_Task to complete_. Could you say how many lines below contain the word "drum"? Give the number with no other text.
___ Information provided ___
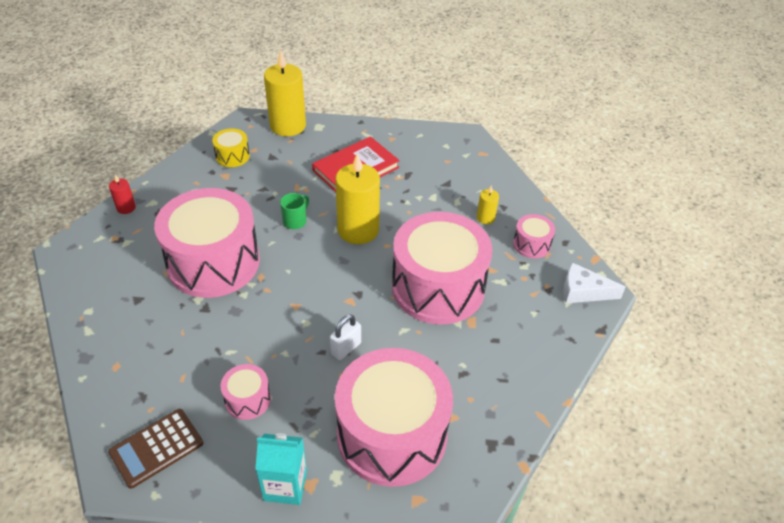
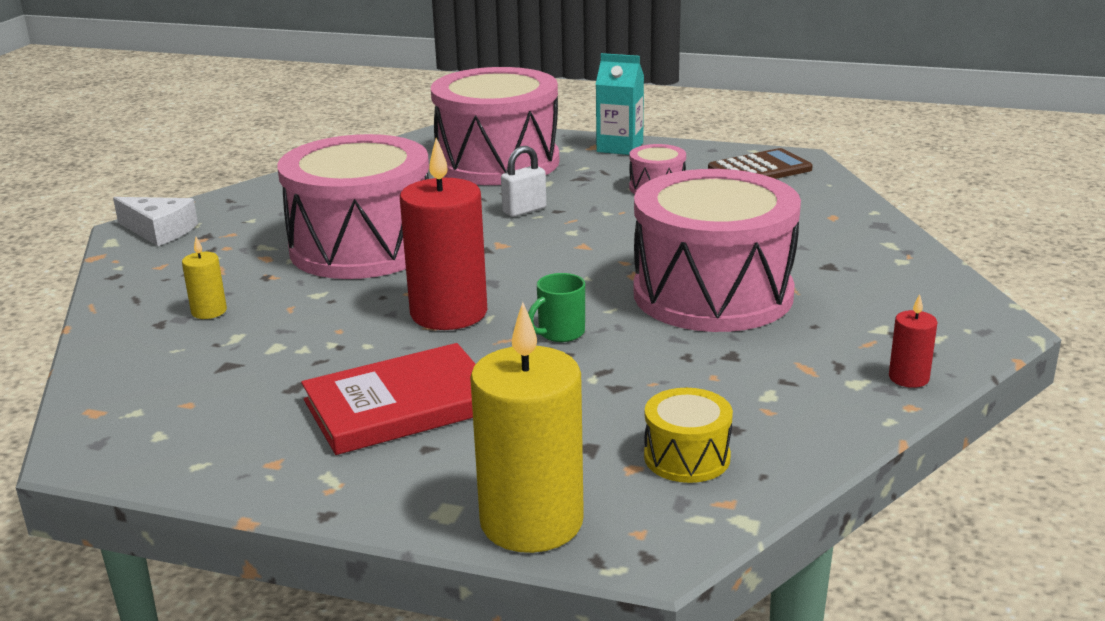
camera: 165 degrees left, 20 degrees down
yellow candle [335,153,380,244] -> red candle [400,138,487,330]
pink drum [513,214,555,258] -> none

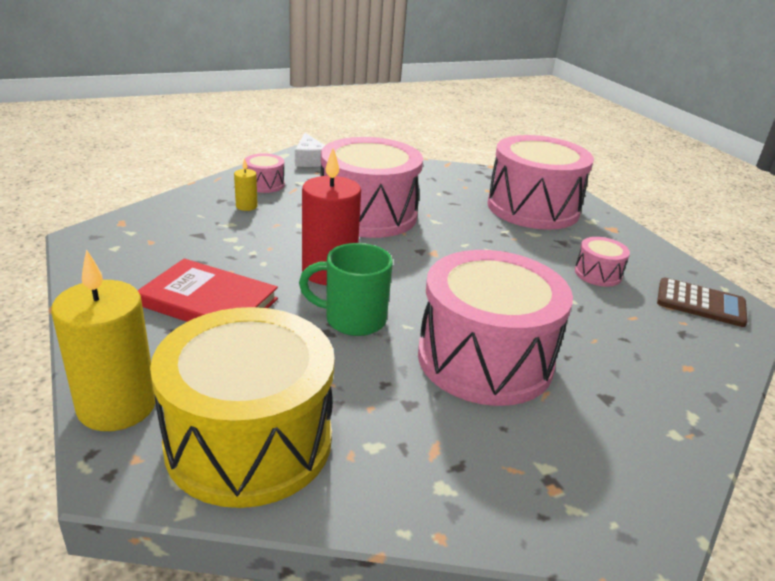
camera: 45 degrees right, 5 degrees up
white padlock [501,146,546,217] -> none
green mug [528,273,585,342] -> green mug [299,243,393,336], size x1.72
turquoise carton [596,53,644,155] -> none
yellow drum [644,388,733,483] -> yellow drum [150,307,335,508], size x2.34
red candle [889,294,938,388] -> none
none -> pink drum [245,153,285,193]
___
_Written solution_. 3